*** MATERIAL SUPPLIED ***

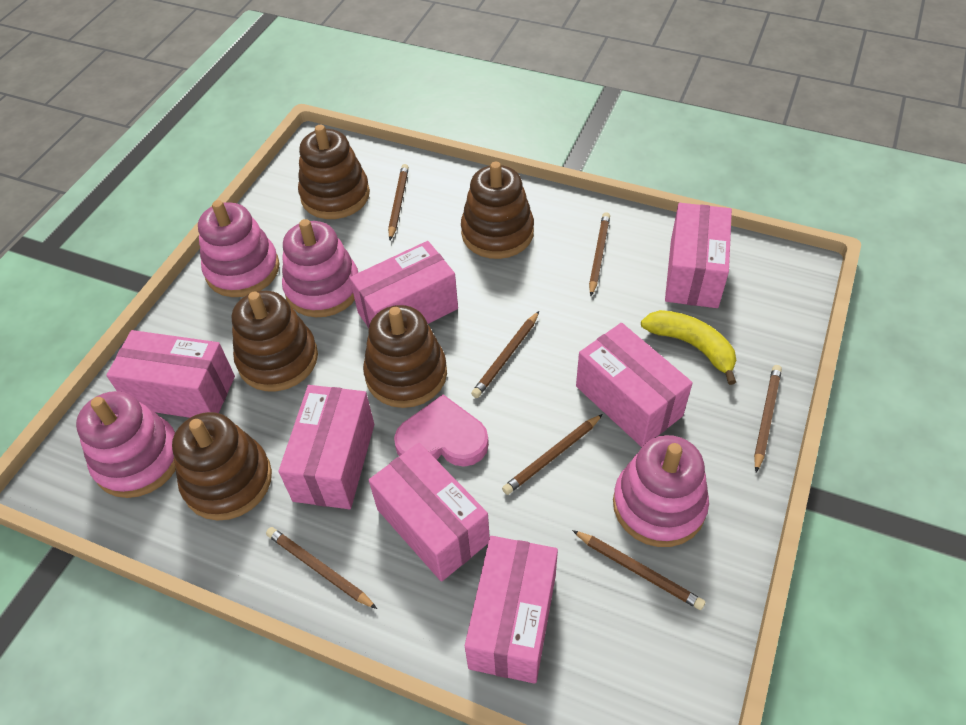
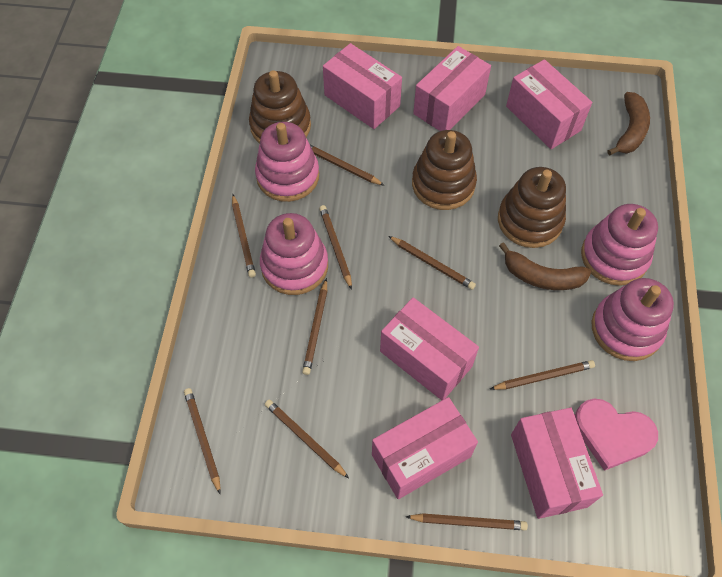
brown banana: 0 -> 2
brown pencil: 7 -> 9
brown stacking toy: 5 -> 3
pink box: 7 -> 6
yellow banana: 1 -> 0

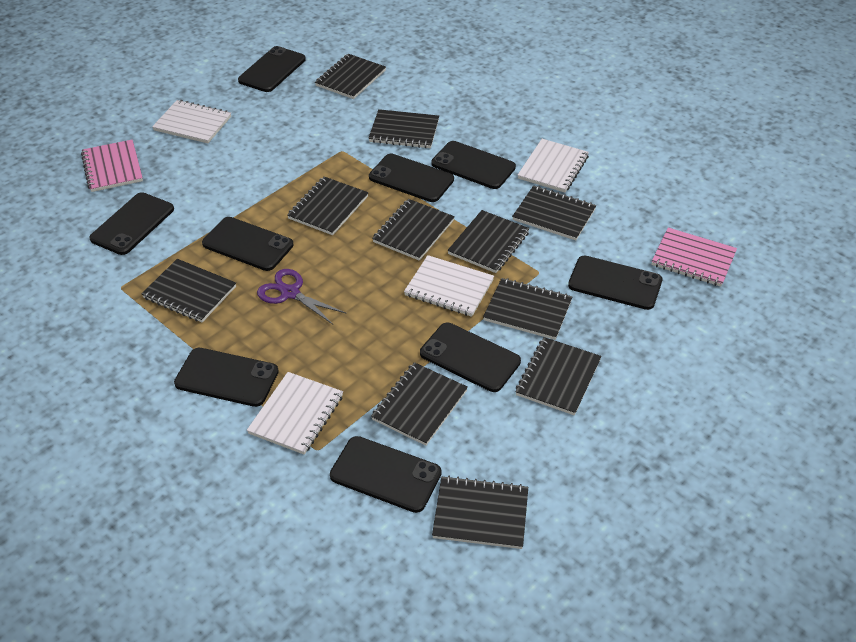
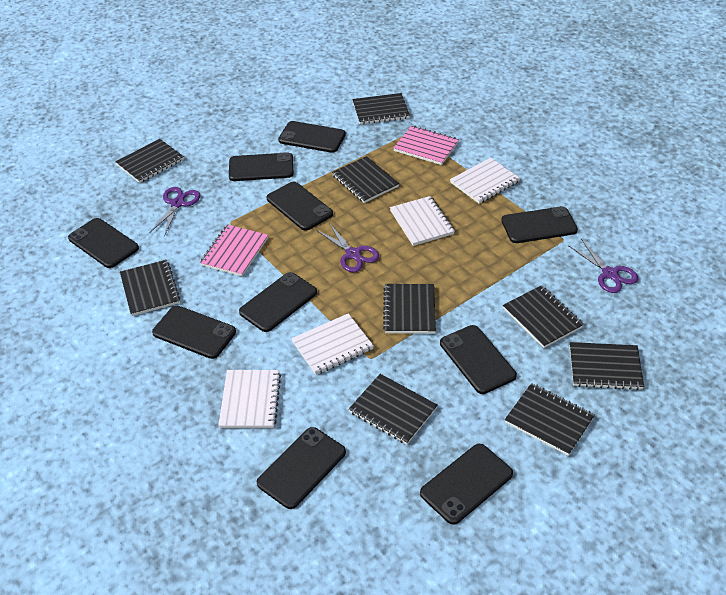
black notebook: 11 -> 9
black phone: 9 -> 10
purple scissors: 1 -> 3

*** End of MATERIAL SUPPLIED ***

▶ **WHAT TO DO**:
Starting at the line where "brown pencil: 7 -> 9" appears, restate every line through the end of the records above exactly, but omit the pictures.

▶ **COMPLETED EXERCISE**:
brown pencil: 7 -> 9
brown stacking toy: 5 -> 3
pink box: 7 -> 6
yellow banana: 1 -> 0

black notebook: 11 -> 9
black phone: 9 -> 10
purple scissors: 1 -> 3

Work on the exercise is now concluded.